How to complete this task:
Retype, word for word, every line from the one holding "red glasses: 2 -> 3" through the one holding "white car: 6 -> 10" in the entries below, both included, and only those lines.

Input data section start

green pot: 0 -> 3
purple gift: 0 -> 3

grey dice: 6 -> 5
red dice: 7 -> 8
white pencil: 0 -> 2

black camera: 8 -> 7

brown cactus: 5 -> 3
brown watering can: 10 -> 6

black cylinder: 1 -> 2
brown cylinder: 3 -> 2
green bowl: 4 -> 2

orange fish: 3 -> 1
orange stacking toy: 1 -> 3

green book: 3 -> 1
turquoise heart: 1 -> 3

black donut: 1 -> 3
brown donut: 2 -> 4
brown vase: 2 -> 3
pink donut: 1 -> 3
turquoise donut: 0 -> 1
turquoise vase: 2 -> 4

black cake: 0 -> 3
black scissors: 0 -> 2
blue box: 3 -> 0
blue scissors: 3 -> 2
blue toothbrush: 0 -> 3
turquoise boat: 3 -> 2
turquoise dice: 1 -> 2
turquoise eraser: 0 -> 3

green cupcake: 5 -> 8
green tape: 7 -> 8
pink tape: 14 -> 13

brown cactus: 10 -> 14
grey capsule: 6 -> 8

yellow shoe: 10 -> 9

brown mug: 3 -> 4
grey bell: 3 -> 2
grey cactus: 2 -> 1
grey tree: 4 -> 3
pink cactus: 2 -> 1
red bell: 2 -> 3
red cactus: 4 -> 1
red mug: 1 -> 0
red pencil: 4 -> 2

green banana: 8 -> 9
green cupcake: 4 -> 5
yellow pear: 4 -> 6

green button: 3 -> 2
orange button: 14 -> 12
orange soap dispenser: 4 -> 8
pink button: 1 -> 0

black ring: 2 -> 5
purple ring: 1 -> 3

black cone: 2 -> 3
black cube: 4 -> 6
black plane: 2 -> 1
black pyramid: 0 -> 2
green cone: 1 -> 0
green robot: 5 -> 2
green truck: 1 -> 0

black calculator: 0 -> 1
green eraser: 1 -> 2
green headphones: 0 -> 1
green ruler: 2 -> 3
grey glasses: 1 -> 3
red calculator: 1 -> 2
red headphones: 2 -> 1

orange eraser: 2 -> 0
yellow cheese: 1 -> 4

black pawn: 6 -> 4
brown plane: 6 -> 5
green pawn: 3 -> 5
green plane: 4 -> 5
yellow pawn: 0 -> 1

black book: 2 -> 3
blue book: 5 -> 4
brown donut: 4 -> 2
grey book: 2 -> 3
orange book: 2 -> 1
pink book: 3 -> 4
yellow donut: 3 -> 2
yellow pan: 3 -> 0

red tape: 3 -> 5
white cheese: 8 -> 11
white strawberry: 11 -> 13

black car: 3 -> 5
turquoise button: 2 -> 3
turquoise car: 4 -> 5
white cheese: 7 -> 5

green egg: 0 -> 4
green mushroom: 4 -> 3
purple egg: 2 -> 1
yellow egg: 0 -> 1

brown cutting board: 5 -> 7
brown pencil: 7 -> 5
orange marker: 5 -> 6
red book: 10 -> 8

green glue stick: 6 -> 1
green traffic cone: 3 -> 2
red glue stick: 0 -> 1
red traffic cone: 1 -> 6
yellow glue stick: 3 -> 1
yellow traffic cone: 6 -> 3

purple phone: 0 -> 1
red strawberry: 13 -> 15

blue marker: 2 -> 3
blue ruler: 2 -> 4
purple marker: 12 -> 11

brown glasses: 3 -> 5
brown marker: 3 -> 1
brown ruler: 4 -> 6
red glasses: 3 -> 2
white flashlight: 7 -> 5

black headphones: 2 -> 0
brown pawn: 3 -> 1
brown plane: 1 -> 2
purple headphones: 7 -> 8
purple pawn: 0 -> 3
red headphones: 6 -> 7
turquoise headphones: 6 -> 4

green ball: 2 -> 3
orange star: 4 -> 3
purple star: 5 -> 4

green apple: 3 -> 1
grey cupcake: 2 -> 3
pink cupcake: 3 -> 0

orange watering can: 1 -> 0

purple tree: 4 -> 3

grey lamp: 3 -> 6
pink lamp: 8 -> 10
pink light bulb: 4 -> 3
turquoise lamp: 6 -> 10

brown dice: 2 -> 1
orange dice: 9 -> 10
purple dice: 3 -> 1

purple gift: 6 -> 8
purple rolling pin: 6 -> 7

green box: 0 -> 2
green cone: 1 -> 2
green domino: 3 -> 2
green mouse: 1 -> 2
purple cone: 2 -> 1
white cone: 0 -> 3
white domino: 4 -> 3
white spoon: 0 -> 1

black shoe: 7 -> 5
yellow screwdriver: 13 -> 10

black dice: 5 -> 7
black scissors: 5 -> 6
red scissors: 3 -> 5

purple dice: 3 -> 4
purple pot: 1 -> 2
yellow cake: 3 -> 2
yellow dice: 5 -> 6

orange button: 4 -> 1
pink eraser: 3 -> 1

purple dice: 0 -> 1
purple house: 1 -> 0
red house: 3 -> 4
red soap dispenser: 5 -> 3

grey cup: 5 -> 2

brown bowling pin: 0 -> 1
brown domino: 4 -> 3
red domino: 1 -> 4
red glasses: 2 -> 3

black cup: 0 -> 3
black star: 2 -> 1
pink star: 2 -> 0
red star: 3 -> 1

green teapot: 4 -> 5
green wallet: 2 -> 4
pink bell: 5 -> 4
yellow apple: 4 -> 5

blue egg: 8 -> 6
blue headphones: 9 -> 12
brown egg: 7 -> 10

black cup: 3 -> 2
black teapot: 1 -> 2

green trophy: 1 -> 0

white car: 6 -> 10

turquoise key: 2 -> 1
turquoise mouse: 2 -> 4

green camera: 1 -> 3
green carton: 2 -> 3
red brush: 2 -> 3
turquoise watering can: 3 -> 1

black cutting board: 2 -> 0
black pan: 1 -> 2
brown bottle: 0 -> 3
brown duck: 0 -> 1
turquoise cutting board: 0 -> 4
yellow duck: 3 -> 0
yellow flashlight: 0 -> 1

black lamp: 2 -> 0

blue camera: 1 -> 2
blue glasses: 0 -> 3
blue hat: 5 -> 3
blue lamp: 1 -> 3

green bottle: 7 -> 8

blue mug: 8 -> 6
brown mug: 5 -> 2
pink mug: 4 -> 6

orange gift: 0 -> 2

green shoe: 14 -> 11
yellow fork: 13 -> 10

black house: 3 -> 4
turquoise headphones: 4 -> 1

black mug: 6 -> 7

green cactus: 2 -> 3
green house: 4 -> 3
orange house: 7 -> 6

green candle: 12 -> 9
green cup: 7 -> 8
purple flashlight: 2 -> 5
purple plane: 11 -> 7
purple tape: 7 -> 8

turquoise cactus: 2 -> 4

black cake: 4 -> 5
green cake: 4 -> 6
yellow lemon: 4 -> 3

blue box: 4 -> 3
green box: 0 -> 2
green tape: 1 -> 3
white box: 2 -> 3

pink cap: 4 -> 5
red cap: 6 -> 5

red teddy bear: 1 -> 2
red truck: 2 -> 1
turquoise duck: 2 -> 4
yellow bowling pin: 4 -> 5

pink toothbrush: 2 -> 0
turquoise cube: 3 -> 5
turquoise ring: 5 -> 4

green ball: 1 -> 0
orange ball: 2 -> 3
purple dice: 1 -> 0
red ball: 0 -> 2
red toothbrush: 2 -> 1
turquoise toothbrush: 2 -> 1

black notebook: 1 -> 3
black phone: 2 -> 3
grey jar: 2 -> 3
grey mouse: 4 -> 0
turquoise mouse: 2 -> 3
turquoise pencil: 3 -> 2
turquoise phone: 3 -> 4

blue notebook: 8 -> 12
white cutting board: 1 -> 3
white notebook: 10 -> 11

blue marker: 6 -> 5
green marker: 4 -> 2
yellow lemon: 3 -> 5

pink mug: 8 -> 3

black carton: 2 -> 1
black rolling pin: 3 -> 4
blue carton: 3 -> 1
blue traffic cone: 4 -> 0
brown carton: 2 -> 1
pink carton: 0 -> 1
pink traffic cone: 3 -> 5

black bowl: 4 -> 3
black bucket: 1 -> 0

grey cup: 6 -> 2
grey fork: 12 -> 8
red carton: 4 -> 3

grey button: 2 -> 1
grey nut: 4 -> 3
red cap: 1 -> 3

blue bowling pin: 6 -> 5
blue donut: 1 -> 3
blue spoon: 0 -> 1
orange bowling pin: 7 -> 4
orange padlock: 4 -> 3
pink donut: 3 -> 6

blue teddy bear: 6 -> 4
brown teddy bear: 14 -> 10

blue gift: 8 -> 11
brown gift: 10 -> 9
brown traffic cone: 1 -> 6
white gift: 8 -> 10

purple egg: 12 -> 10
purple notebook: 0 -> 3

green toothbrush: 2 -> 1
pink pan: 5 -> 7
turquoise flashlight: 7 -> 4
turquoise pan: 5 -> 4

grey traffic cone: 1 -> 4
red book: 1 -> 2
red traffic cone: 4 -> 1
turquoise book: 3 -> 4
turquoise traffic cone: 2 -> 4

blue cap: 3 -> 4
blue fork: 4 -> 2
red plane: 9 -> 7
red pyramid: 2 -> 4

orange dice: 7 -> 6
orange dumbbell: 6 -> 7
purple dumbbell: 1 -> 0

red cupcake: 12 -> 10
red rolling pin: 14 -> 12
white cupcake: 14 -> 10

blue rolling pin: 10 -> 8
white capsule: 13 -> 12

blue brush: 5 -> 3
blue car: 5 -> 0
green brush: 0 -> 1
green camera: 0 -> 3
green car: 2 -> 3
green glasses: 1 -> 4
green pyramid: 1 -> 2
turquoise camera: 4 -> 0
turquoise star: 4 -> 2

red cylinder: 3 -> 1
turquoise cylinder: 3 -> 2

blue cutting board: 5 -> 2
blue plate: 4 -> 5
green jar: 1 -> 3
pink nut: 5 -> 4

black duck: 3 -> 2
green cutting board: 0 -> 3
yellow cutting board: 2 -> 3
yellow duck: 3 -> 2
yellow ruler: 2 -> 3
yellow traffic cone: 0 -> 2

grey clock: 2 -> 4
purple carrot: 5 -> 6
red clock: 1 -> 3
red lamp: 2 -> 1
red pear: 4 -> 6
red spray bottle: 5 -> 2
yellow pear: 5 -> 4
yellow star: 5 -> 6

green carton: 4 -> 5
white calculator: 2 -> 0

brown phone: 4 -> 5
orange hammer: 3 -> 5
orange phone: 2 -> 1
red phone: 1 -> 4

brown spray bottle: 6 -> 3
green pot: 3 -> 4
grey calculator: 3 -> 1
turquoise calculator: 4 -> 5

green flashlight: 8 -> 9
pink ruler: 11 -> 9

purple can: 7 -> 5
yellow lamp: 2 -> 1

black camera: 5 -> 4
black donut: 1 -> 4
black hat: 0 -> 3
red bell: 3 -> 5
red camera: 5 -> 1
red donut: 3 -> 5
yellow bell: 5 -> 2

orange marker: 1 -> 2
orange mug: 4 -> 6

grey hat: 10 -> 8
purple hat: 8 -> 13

Input data section end

Answer section:
red glasses: 2 -> 3

black cup: 0 -> 3
black star: 2 -> 1
pink star: 2 -> 0
red star: 3 -> 1

green teapot: 4 -> 5
green wallet: 2 -> 4
pink bell: 5 -> 4
yellow apple: 4 -> 5

blue egg: 8 -> 6
blue headphones: 9 -> 12
brown egg: 7 -> 10

black cup: 3 -> 2
black teapot: 1 -> 2

green trophy: 1 -> 0

white car: 6 -> 10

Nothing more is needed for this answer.